WORK TO BE COMPLETED:
Report how many lines below include "black", giving the figure alone.

TASK MATERIAL:
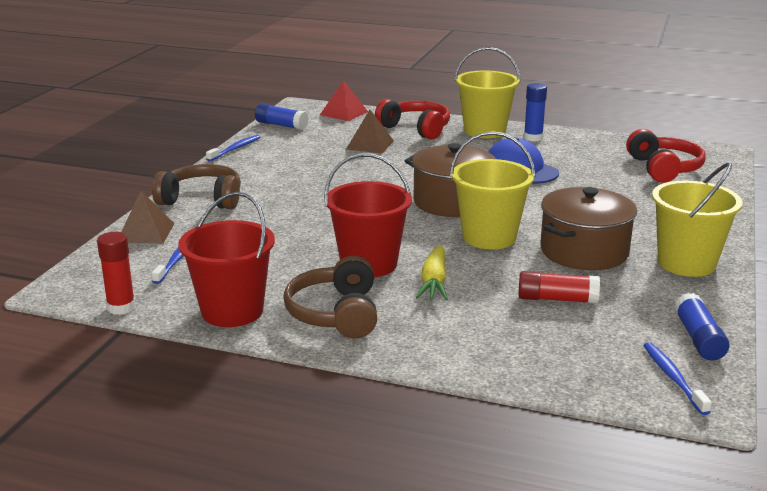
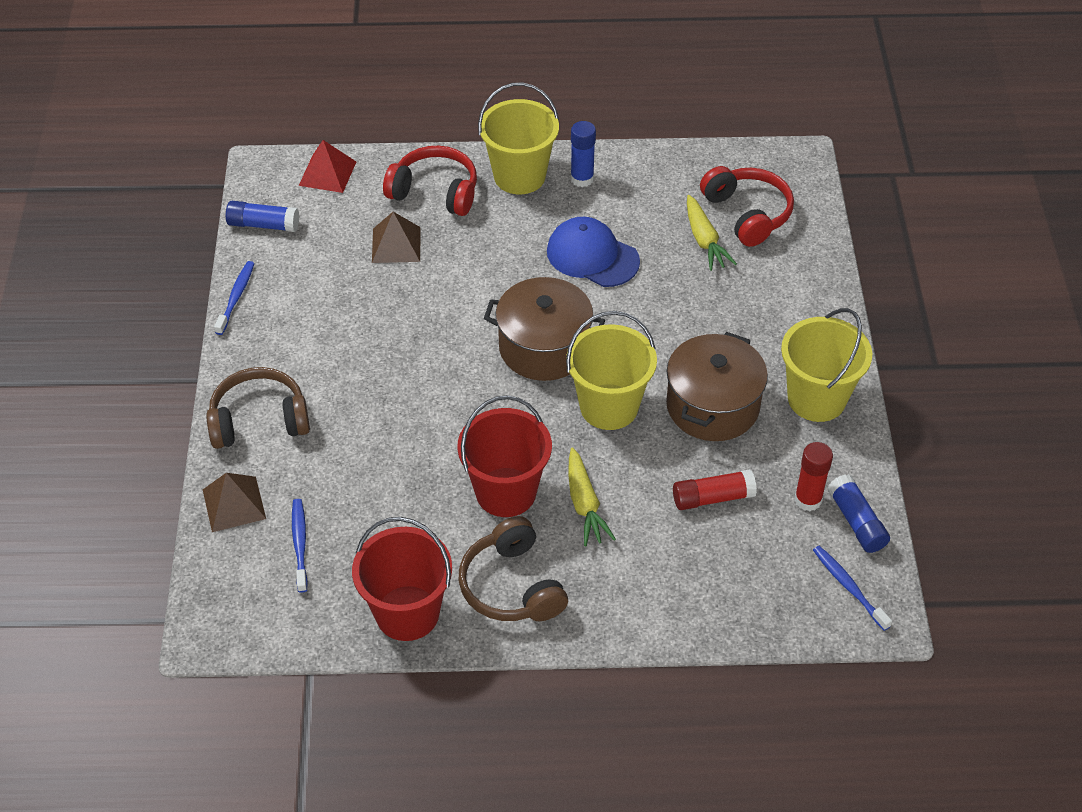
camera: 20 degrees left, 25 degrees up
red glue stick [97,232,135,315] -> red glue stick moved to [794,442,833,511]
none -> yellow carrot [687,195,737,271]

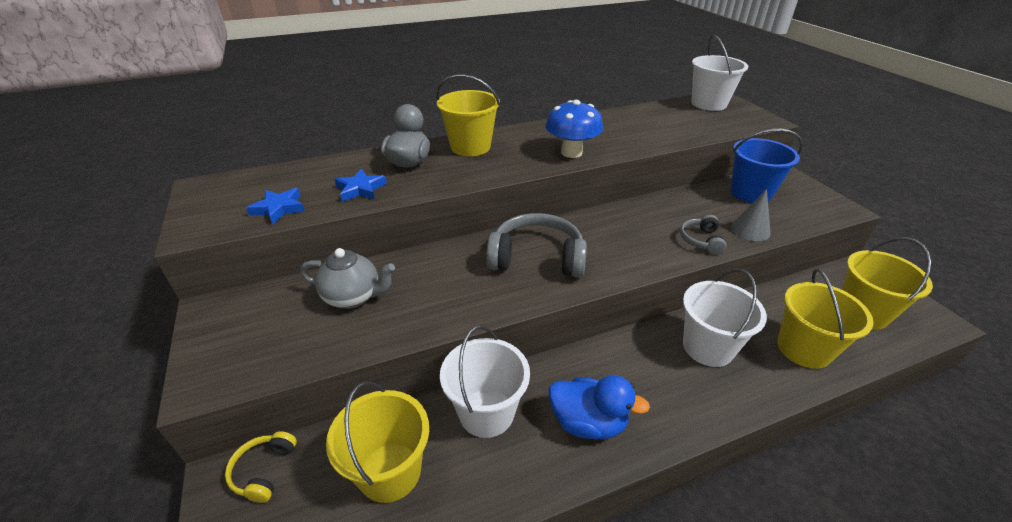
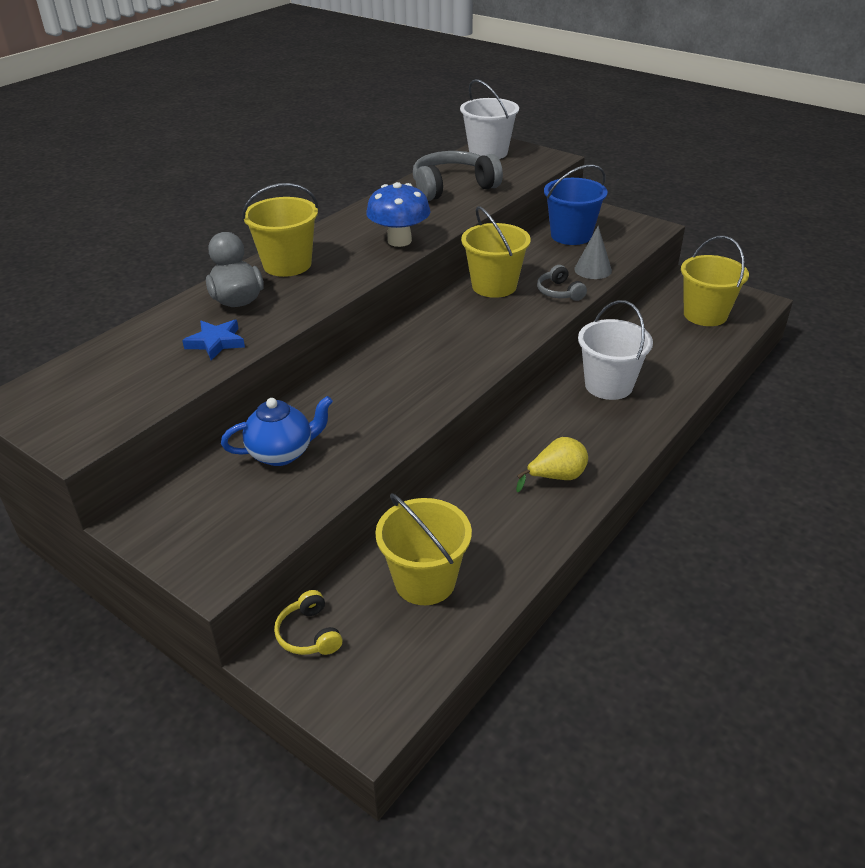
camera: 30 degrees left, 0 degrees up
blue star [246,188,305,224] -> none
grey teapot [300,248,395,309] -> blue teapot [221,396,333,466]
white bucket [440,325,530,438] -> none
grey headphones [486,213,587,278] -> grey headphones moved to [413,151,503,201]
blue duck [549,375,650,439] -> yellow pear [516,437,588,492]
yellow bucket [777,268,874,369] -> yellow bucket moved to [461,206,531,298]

...

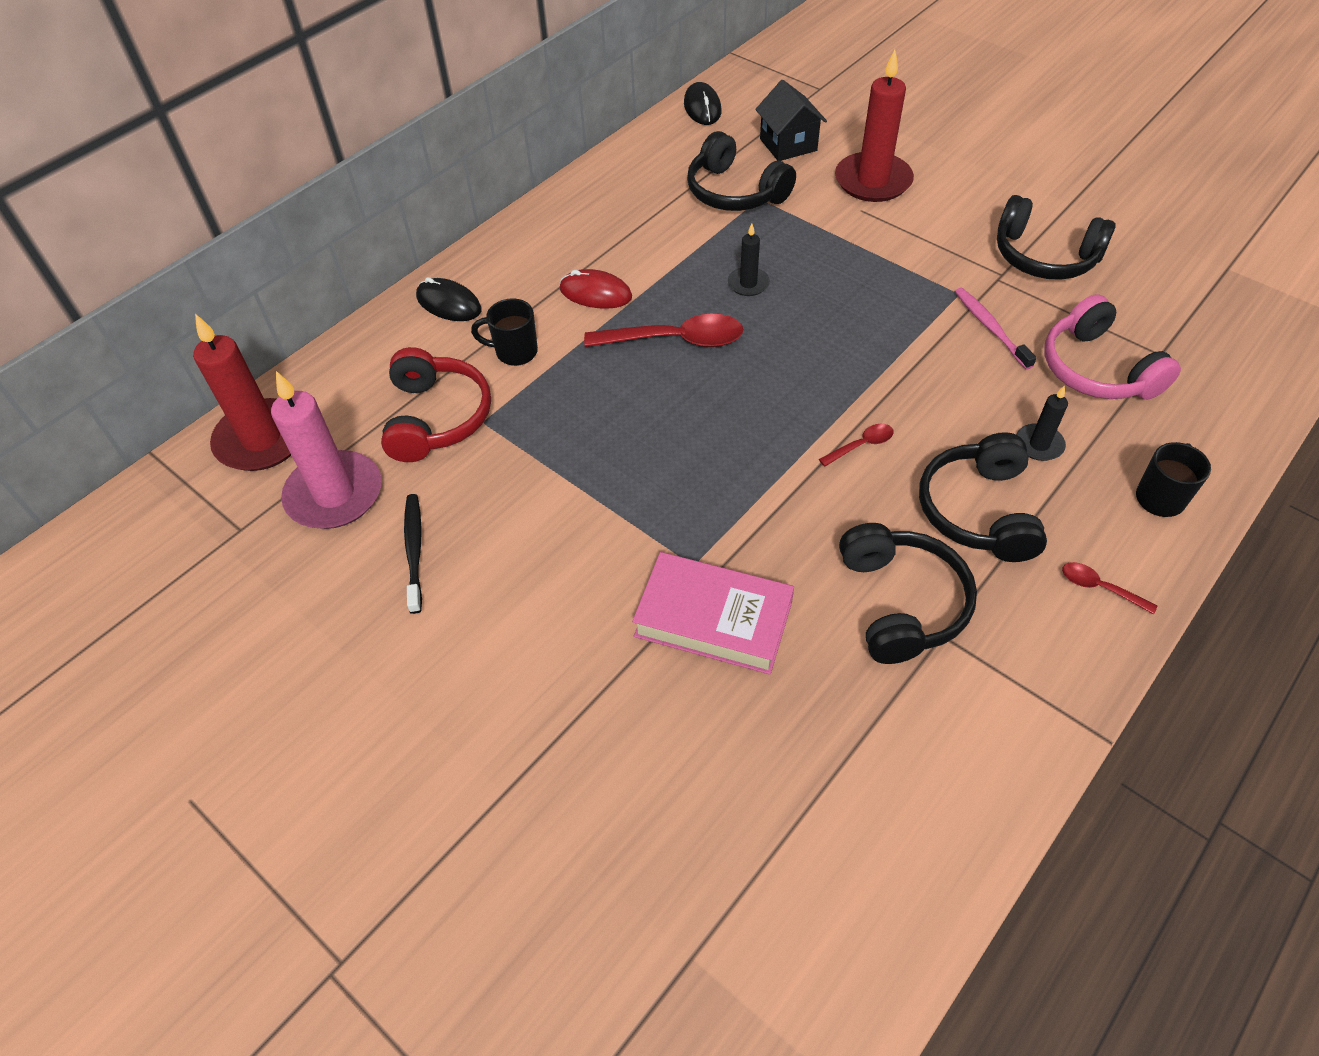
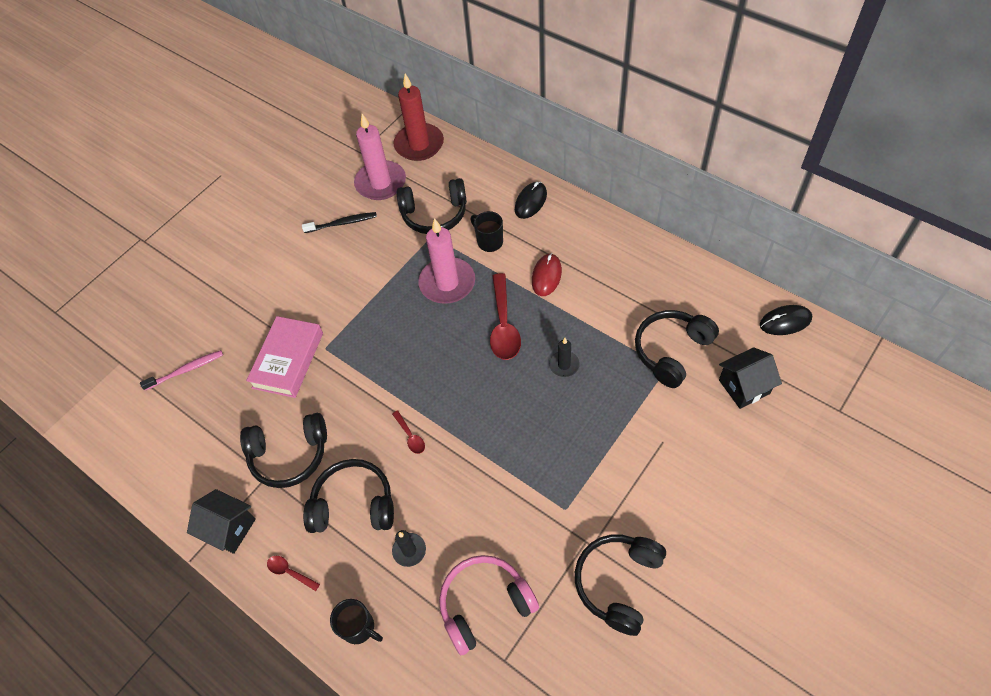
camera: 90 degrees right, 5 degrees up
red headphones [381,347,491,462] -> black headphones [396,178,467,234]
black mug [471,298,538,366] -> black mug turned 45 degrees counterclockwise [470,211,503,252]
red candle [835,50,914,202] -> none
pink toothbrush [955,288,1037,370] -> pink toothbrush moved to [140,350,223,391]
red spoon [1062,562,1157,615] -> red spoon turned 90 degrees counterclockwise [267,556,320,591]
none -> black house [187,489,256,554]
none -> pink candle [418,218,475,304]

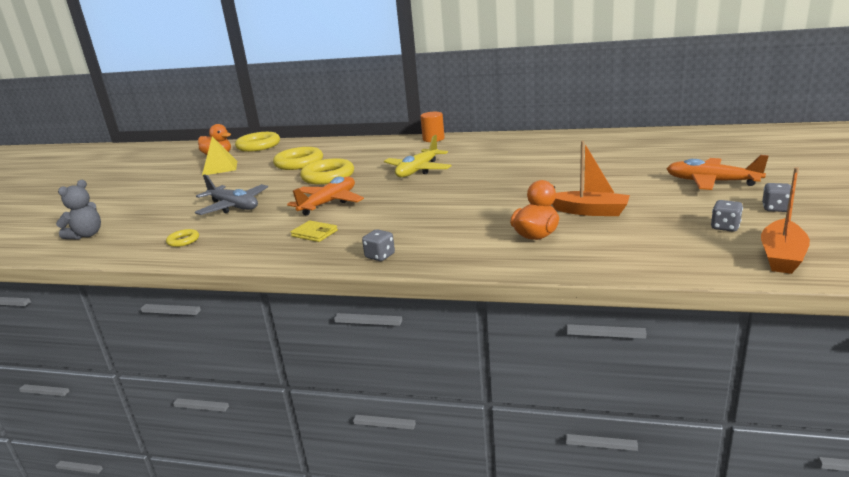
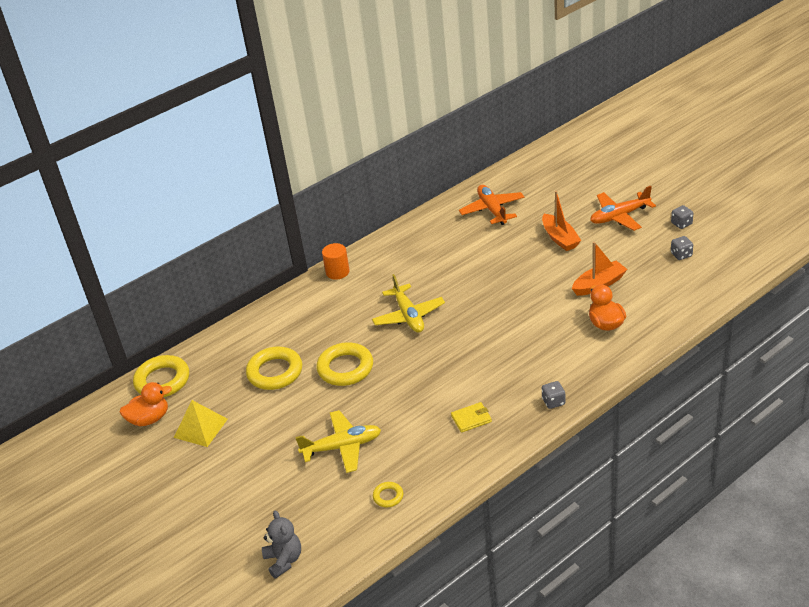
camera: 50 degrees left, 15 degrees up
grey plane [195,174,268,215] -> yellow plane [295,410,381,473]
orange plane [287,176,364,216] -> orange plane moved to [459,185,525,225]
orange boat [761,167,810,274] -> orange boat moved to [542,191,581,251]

* * *

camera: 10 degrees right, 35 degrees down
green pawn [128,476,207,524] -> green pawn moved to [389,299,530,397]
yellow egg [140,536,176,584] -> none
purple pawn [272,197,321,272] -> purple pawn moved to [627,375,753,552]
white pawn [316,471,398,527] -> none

SOLVED EXERCISE:
3